| WHAT YOU HAVE TO DO |
Starting at the line that contains "blue cutting board [394,109,453,136] -> none" in the listing below, write out every line word for word until you have written the line that contains "brown pot [471,94,517,130] -> none".

| DATA UNDER STUDY |
=== Section Start ===
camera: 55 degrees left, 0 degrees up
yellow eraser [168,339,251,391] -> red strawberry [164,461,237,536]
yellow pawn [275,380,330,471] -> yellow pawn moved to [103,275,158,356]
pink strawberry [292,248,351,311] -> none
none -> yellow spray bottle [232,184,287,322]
=== Section End ===
=== Section Start ===
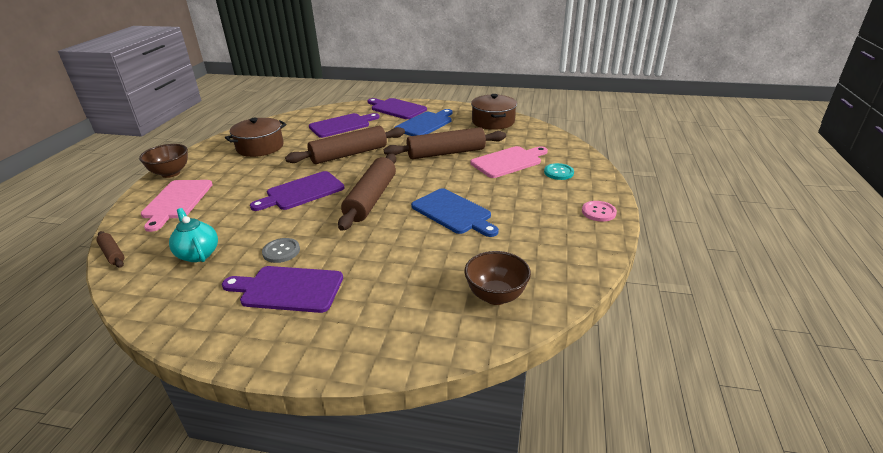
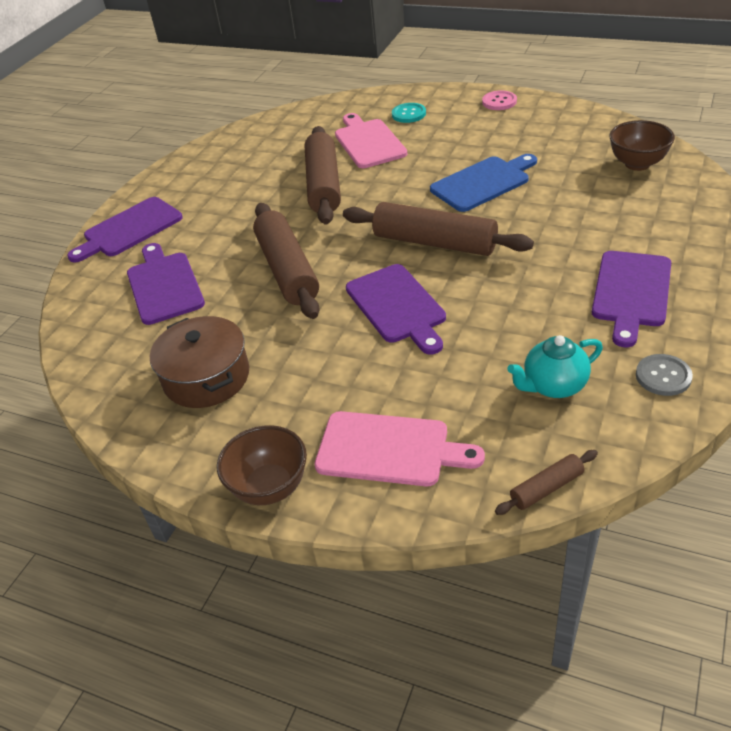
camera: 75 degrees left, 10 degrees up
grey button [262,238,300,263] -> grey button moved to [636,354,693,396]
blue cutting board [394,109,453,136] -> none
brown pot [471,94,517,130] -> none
=== Section End ===
| PROBLEM SOLUTION |
blue cutting board [394,109,453,136] -> none
brown pot [471,94,517,130] -> none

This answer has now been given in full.